▸ **GIVEN DATA**:
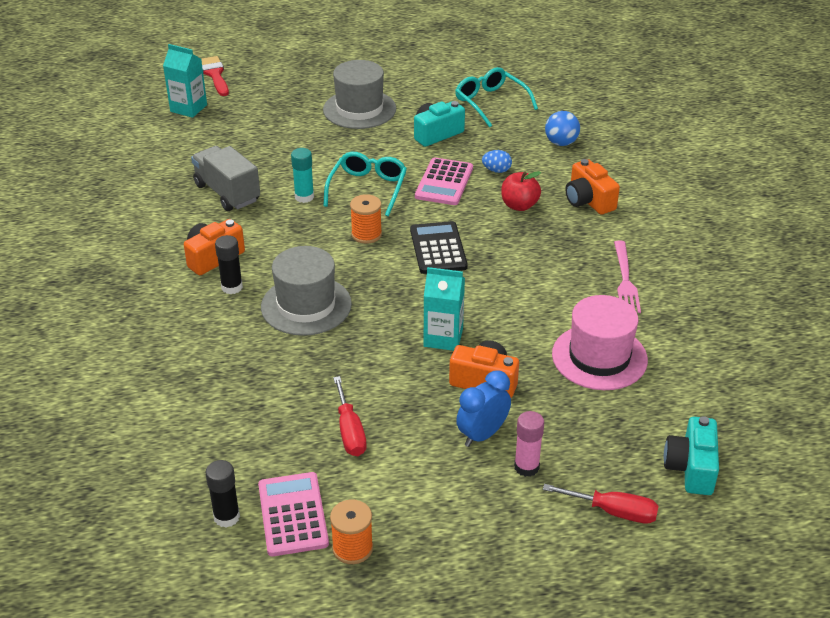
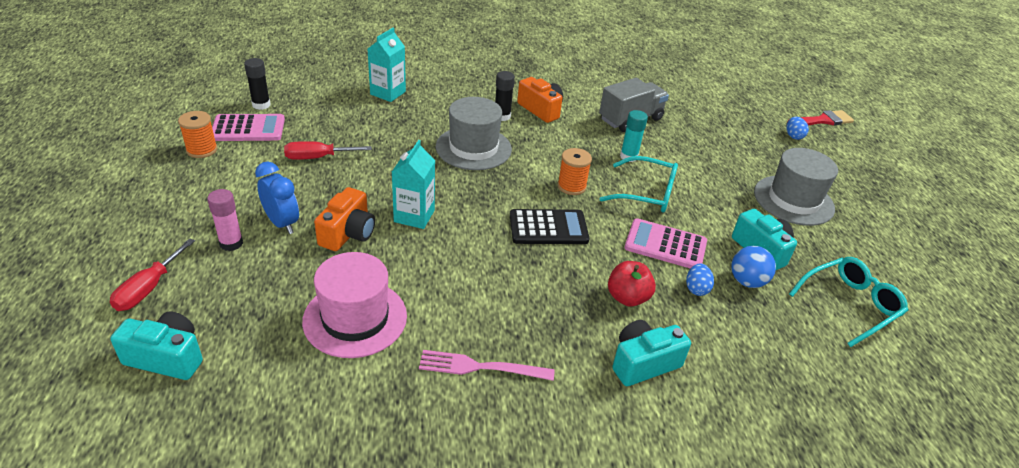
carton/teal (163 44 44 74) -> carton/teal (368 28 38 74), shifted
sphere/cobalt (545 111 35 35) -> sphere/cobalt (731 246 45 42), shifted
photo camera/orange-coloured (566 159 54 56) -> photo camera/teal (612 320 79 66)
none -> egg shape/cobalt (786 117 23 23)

▸ **ABOUT THIS TASK**:
Only the lines holding the word "teal" belong in the answer; copy them from the listing above.

▸ **TASK SOLUTION**:
carton/teal (163 44 44 74) -> carton/teal (368 28 38 74), shifted
photo camera/orange-coloured (566 159 54 56) -> photo camera/teal (612 320 79 66)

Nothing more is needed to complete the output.